- [WORK INSTRUCTION]:
Below are records with pictures. Transcribe exactly, and only, the lines from the line with "camera: 50 degrees left, 15 degrees up" to the line with "(433, 140) = (756, 217): purple clock -> none", both ends included, but not the pictures.

- [INPUT DATA]:

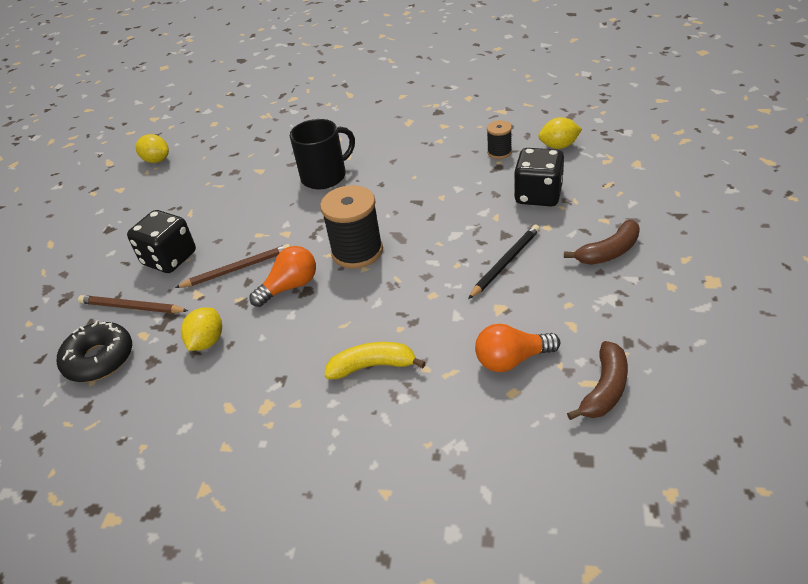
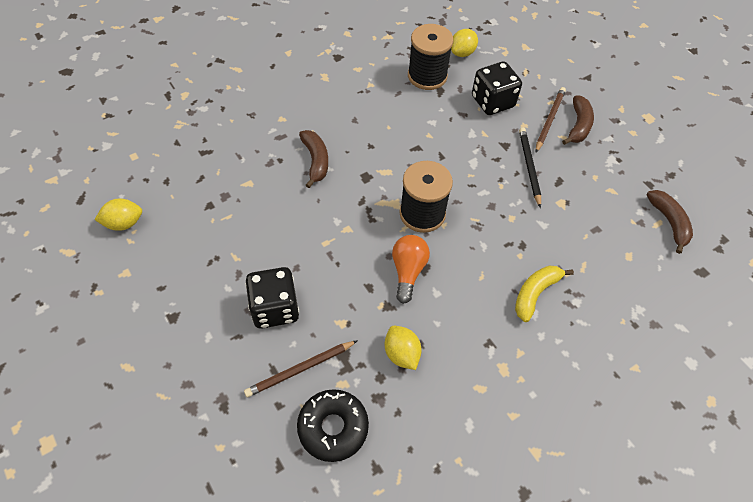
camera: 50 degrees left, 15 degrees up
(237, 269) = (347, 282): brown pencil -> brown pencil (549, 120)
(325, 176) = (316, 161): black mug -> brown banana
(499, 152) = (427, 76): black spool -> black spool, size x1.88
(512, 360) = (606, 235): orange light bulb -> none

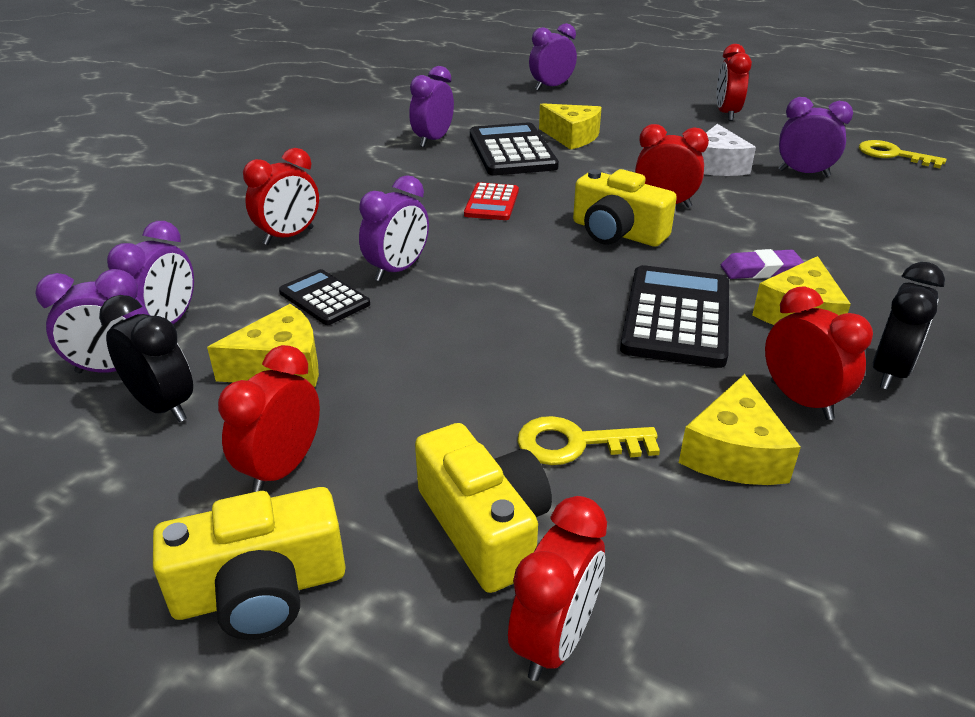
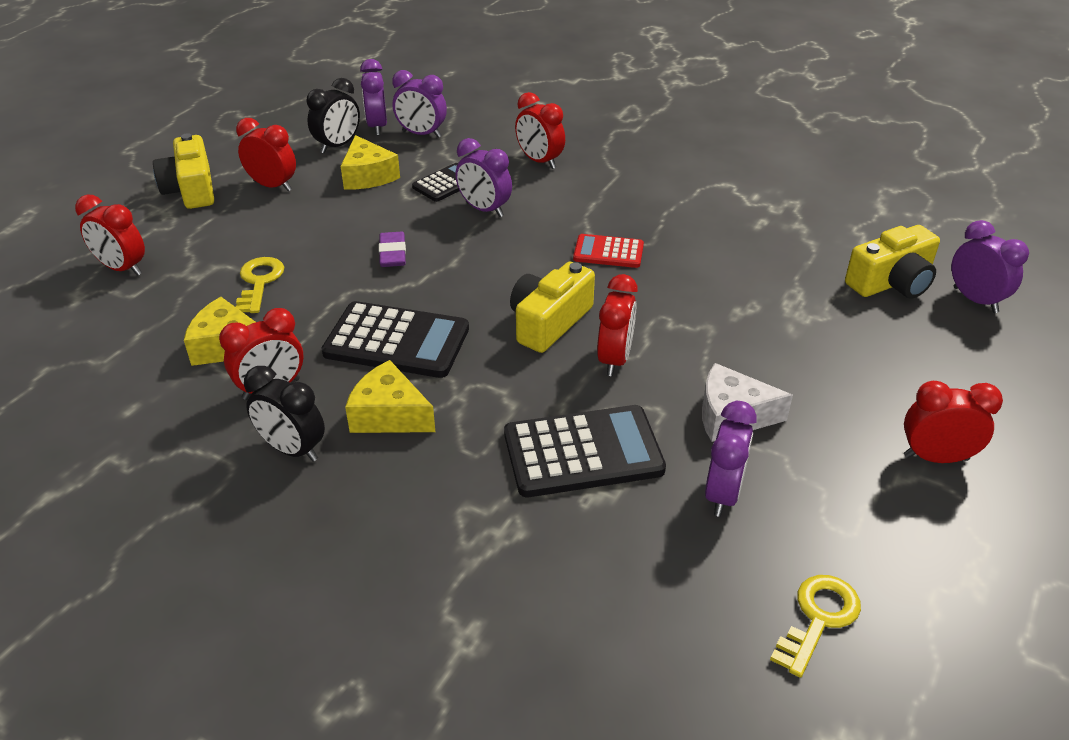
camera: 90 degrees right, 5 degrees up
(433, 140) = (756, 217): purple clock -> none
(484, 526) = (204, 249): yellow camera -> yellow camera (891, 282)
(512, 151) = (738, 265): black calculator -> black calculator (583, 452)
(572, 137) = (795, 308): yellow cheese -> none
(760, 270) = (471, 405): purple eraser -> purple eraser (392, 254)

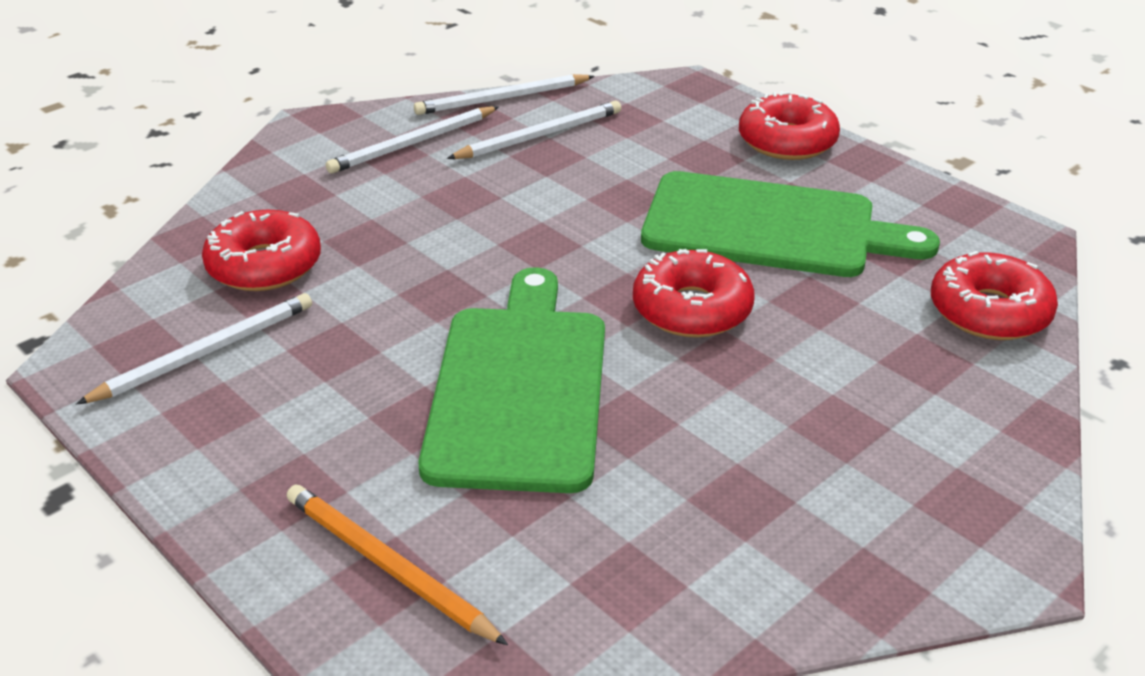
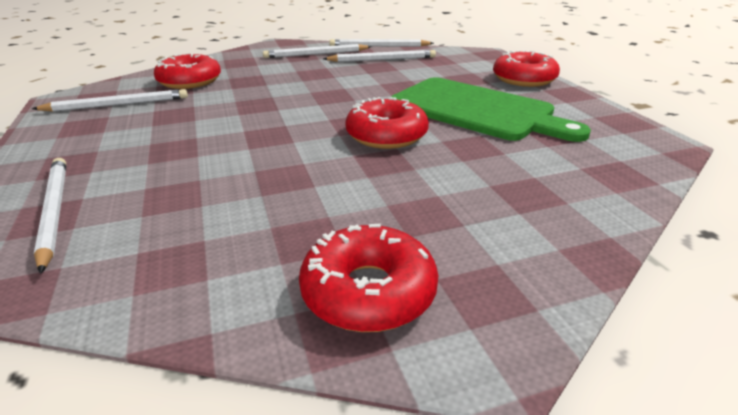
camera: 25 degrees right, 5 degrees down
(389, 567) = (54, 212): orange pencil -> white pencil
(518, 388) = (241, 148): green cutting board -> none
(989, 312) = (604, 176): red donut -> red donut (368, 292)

---

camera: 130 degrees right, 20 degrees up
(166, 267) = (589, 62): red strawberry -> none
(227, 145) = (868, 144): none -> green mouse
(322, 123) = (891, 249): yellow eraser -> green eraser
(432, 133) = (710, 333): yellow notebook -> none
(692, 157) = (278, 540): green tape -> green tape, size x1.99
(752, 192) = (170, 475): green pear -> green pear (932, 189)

- [REPLY TO THE EXERCISE]:
camera: 50 degrees left, 15 degrees up
(237, 269) = (347, 282): brown pencil -> brown pencil (549, 120)
(325, 176) = (316, 161): black mug -> brown banana
(499, 152) = (427, 76): black spool -> black spool, size x1.88
(512, 360) = (606, 235): orange light bulb -> none

camera: 90 degrees right, 5 degrees up
(433, 140) = (756, 217): purple clock -> none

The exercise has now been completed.